→ **Supplied data**:
____
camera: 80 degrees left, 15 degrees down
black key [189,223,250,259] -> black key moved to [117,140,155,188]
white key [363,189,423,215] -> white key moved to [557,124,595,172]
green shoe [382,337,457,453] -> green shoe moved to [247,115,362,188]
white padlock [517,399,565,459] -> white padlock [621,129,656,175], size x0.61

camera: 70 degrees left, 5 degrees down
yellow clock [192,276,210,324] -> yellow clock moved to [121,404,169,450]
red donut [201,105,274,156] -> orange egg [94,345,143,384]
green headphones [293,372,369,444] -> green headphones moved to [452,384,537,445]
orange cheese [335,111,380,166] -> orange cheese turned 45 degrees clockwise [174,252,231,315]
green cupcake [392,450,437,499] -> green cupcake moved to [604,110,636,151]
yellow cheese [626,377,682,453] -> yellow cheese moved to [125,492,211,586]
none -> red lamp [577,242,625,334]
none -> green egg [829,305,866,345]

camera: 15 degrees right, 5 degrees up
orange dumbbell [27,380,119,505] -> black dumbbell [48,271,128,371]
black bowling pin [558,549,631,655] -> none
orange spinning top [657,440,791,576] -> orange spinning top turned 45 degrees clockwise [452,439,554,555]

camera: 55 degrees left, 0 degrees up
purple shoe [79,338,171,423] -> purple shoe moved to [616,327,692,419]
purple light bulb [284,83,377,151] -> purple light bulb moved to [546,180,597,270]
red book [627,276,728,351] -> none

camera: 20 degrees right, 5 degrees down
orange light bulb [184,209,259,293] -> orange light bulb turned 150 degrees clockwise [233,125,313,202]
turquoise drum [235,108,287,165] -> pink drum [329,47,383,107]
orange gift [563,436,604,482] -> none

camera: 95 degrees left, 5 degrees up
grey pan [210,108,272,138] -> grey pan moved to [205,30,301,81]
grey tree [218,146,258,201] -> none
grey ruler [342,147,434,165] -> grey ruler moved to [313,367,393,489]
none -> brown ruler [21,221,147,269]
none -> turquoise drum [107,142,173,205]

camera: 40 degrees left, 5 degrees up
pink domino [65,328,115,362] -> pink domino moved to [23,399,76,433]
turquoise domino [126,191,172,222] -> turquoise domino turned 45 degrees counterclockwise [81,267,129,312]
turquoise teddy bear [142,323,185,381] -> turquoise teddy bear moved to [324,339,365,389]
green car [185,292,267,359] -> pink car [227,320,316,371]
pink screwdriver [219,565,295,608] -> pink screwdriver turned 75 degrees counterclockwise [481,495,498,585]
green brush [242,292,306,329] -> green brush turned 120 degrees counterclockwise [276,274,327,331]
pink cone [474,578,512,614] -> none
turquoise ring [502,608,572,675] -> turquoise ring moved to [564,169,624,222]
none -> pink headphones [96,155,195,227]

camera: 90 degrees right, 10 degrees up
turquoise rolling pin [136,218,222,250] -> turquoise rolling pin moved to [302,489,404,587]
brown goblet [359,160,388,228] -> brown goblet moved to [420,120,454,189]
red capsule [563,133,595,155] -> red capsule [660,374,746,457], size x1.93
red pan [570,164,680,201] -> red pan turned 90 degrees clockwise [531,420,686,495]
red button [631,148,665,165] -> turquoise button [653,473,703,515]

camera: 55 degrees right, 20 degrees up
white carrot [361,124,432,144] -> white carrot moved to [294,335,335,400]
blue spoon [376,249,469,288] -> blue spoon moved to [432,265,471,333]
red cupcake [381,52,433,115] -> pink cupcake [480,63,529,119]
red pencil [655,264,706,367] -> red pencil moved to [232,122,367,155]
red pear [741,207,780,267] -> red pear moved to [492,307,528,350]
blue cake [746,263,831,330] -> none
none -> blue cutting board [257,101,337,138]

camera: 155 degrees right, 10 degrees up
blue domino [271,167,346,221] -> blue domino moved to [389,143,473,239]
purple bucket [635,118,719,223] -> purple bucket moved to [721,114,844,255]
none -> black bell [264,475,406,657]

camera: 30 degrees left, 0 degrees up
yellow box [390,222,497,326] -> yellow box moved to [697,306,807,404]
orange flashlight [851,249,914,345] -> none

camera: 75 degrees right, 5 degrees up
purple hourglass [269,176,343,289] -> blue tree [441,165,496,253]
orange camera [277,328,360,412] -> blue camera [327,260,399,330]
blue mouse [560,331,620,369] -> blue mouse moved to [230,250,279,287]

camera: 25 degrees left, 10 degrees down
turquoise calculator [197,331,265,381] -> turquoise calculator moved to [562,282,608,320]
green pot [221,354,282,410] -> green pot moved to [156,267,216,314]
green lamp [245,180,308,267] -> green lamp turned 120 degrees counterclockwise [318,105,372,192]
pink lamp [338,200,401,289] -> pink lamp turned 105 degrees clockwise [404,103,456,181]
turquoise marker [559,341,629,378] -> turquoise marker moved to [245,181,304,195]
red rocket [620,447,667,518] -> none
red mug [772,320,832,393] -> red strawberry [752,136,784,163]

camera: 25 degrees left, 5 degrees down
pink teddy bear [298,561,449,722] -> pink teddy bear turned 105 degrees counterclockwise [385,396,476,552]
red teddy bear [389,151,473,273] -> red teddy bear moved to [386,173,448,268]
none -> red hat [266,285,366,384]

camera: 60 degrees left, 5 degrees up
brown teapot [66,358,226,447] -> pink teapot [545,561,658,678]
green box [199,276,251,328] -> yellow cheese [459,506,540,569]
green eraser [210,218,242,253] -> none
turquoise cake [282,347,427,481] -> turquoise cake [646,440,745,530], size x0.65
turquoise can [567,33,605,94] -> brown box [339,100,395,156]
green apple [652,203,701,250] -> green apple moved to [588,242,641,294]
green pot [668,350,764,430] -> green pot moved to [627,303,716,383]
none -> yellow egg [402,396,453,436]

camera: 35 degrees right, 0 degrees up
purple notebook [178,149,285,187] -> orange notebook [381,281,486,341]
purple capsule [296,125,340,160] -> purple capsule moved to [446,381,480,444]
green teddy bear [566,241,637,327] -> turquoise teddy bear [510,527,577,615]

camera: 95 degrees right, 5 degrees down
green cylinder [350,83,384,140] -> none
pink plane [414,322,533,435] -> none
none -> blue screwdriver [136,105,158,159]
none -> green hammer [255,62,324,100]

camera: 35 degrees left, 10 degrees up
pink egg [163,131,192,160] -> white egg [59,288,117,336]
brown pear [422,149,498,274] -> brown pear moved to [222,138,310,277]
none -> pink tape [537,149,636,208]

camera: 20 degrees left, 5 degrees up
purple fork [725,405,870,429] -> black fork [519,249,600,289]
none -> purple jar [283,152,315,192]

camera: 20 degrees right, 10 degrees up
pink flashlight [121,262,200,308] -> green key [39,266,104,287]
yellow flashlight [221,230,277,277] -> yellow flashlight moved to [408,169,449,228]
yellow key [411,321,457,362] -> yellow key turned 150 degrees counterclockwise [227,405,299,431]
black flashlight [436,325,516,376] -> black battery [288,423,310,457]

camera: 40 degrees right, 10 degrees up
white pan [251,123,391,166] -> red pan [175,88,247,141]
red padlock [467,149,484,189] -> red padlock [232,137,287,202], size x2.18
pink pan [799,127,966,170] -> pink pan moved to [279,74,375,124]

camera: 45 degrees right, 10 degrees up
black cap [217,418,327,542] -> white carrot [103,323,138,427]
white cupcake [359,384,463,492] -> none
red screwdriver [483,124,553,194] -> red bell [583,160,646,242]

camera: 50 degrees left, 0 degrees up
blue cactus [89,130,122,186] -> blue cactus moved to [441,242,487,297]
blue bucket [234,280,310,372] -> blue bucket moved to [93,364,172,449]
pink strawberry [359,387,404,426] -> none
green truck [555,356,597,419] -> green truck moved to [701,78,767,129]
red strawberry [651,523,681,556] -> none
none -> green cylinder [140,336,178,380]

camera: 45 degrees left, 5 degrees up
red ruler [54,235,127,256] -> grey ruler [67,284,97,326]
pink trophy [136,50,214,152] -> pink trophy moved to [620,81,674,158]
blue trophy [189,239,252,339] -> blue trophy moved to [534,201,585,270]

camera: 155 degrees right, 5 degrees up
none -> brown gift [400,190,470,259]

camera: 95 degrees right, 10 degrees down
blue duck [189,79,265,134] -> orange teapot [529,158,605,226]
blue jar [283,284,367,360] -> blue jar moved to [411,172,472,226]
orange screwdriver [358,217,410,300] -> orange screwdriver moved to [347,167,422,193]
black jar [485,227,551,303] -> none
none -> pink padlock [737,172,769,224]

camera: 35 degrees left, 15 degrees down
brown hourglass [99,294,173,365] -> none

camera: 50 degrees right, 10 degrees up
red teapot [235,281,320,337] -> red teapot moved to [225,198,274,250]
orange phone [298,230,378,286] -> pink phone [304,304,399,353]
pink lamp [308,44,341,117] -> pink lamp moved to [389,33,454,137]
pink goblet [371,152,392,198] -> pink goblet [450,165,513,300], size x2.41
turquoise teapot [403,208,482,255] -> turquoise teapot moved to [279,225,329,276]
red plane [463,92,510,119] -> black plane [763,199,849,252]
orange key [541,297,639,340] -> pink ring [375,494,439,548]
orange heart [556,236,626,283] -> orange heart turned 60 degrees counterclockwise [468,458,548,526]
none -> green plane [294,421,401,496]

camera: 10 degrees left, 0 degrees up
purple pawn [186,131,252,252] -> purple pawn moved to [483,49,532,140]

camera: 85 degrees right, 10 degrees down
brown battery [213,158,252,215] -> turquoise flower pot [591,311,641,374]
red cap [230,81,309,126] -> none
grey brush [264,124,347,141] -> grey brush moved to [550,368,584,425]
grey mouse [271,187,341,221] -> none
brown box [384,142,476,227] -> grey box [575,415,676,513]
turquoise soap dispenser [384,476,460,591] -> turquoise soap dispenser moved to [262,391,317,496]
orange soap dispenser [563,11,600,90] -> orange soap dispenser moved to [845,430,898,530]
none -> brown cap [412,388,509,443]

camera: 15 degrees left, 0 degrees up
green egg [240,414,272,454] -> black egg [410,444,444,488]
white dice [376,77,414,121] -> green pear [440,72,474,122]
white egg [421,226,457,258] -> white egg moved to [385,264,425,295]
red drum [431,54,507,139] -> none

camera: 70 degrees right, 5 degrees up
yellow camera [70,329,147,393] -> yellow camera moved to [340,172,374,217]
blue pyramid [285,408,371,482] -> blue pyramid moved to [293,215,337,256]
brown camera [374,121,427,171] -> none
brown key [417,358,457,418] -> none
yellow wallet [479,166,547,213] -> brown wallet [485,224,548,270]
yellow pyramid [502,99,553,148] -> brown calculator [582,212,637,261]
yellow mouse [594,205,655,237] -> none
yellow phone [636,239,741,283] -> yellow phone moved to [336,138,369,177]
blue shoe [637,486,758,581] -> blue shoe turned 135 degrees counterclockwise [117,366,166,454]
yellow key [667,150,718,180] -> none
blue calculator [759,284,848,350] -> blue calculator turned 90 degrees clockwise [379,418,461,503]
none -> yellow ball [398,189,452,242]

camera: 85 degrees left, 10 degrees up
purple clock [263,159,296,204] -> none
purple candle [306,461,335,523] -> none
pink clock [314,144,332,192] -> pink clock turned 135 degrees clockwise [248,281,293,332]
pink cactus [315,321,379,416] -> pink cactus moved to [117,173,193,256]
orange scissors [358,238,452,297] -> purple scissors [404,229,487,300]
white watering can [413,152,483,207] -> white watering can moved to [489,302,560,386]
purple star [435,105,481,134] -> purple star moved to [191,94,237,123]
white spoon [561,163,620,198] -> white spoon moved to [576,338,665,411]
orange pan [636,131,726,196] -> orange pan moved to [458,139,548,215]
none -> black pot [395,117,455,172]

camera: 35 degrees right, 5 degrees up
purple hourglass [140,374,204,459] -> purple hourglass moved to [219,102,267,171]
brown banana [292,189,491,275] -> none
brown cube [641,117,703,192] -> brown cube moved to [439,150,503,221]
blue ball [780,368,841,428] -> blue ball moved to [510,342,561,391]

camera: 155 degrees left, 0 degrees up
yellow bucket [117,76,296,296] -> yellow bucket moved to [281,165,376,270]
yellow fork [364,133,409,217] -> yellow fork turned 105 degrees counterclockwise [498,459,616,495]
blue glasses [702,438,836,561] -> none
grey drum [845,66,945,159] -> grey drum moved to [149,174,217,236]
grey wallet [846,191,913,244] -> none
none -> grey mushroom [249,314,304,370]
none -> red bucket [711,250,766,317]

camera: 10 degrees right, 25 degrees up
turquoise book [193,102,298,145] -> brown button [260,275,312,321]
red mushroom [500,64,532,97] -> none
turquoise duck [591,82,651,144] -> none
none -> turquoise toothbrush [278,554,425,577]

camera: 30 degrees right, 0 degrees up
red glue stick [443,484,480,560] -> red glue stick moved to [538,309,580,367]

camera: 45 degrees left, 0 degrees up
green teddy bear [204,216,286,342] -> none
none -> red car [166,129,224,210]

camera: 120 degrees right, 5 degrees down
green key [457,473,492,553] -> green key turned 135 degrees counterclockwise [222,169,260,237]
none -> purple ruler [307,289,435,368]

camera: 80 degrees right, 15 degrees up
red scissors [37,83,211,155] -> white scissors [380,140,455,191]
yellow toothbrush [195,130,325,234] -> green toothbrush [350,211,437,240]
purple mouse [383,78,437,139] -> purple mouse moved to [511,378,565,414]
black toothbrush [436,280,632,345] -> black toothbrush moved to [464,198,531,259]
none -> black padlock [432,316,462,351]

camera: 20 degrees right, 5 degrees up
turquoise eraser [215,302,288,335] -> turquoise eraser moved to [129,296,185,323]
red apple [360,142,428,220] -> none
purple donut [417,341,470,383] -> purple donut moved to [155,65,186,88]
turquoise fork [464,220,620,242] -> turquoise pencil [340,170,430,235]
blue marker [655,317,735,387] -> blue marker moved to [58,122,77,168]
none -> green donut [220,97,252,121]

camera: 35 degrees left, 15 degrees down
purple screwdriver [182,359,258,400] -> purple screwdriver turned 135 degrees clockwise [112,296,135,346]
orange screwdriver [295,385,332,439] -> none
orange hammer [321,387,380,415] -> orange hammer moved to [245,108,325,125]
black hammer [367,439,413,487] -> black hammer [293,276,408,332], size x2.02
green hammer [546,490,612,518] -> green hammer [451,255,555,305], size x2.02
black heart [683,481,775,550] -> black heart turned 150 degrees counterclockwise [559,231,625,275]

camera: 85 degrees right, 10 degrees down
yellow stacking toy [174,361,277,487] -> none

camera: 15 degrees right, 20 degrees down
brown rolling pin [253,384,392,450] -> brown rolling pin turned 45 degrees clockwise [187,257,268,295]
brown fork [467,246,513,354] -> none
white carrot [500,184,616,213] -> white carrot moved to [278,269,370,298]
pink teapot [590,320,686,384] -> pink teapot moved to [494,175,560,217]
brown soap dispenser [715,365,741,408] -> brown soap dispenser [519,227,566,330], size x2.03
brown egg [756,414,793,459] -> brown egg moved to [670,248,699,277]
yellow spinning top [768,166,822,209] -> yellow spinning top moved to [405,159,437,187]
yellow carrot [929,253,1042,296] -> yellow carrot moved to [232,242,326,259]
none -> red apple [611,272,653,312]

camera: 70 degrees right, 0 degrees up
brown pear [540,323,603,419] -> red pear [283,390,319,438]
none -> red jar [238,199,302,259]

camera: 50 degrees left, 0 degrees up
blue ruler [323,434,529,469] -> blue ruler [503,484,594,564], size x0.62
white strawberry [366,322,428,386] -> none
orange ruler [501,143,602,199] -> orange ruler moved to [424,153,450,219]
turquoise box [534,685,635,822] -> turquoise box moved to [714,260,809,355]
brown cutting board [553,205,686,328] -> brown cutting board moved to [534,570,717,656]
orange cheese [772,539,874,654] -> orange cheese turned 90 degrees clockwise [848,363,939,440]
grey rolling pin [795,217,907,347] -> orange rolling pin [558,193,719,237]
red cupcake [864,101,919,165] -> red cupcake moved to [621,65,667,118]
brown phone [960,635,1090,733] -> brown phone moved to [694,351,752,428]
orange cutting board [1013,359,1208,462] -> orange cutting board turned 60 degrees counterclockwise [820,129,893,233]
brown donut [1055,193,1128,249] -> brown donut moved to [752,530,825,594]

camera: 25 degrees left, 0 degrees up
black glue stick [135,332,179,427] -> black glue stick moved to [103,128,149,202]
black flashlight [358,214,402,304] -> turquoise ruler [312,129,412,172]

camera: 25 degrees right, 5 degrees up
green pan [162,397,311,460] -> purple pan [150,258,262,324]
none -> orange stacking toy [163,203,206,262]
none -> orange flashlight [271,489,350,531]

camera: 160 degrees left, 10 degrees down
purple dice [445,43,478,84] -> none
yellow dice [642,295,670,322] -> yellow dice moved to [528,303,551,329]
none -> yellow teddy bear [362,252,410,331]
____
→ **Exercise**:
The line containing "camera: 20 degrees right, 5 degrees down" marks the end. Please print exactly every line from the top of the data to it, both included, and nothing more.

→ **Solution for this problem**:
camera: 80 degrees left, 15 degrees down
black key [189,223,250,259] -> black key moved to [117,140,155,188]
white key [363,189,423,215] -> white key moved to [557,124,595,172]
green shoe [382,337,457,453] -> green shoe moved to [247,115,362,188]
white padlock [517,399,565,459] -> white padlock [621,129,656,175], size x0.61

camera: 70 degrees left, 5 degrees down
yellow clock [192,276,210,324] -> yellow clock moved to [121,404,169,450]
red donut [201,105,274,156] -> orange egg [94,345,143,384]
green headphones [293,372,369,444] -> green headphones moved to [452,384,537,445]
orange cheese [335,111,380,166] -> orange cheese turned 45 degrees clockwise [174,252,231,315]
green cupcake [392,450,437,499] -> green cupcake moved to [604,110,636,151]
yellow cheese [626,377,682,453] -> yellow cheese moved to [125,492,211,586]
none -> red lamp [577,242,625,334]
none -> green egg [829,305,866,345]

camera: 15 degrees right, 5 degrees up
orange dumbbell [27,380,119,505] -> black dumbbell [48,271,128,371]
black bowling pin [558,549,631,655] -> none
orange spinning top [657,440,791,576] -> orange spinning top turned 45 degrees clockwise [452,439,554,555]

camera: 55 degrees left, 0 degrees up
purple shoe [79,338,171,423] -> purple shoe moved to [616,327,692,419]
purple light bulb [284,83,377,151] -> purple light bulb moved to [546,180,597,270]
red book [627,276,728,351] -> none

camera: 20 degrees right, 5 degrees down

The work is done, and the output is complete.